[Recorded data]
☆ ☆ ☆ ☆ ☆
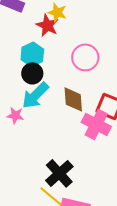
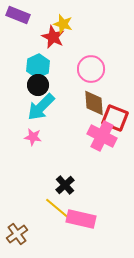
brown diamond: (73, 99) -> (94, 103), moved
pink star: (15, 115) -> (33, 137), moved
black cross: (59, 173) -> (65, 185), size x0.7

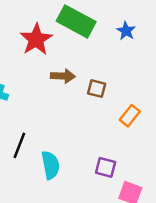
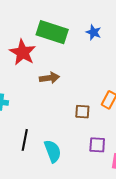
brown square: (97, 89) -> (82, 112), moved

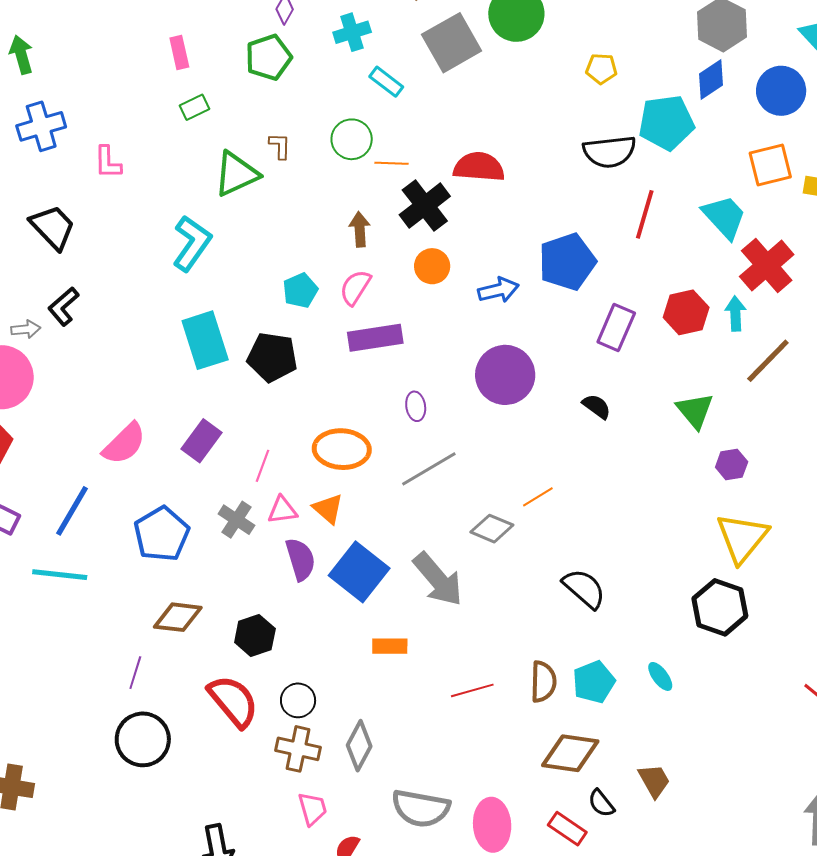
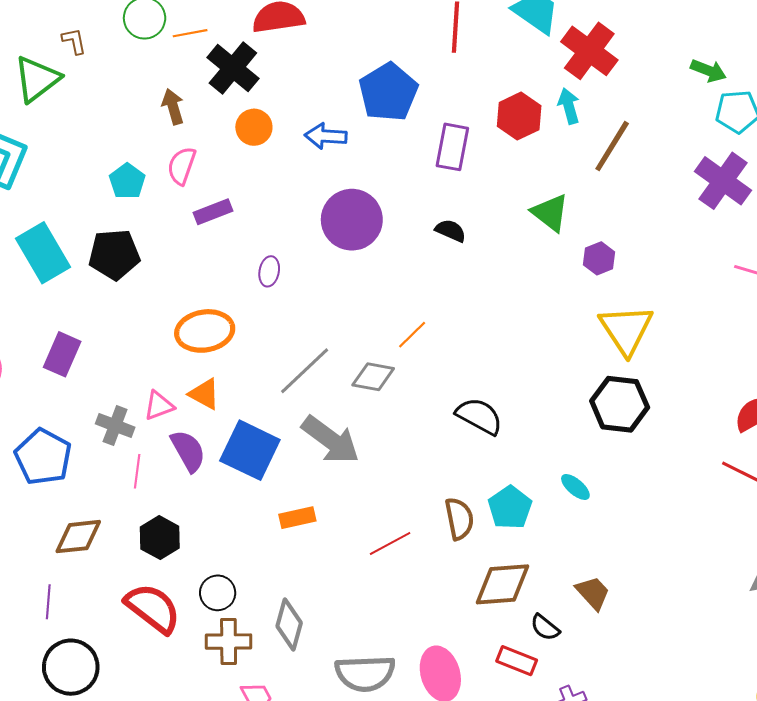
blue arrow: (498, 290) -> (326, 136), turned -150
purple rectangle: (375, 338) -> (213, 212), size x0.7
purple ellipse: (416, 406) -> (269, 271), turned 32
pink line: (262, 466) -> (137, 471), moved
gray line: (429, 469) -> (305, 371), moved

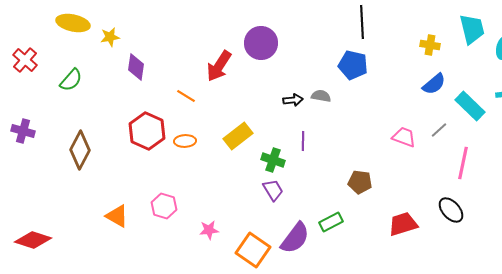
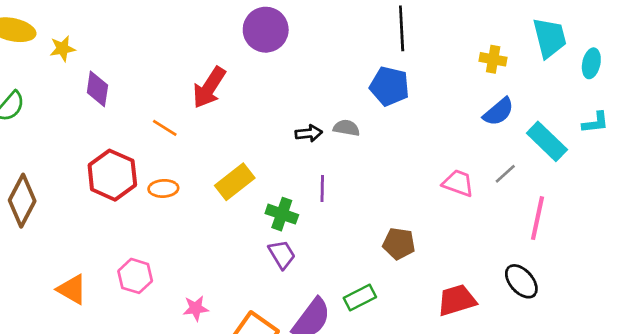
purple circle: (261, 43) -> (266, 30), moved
☆ ☆ ☆ ☆ ☆
- [Problem requirements]:
Once you reach the line containing "pink star: (15, 115) -> (33, 137), moved", print it and every line after it exactly, through the end of the entries, without any pictures.

- [Solution for this task]:
pink star: (15, 115) -> (33, 137), moved
black cross: (59, 173) -> (65, 185), size x0.7

brown square: (97, 89) -> (82, 112), moved

blue arrow: (498, 290) -> (326, 136), turned -150
purple rectangle: (375, 338) -> (213, 212), size x0.7
purple ellipse: (416, 406) -> (269, 271), turned 32
pink line: (262, 466) -> (137, 471), moved
gray line: (429, 469) -> (305, 371), moved

purple circle: (261, 43) -> (266, 30), moved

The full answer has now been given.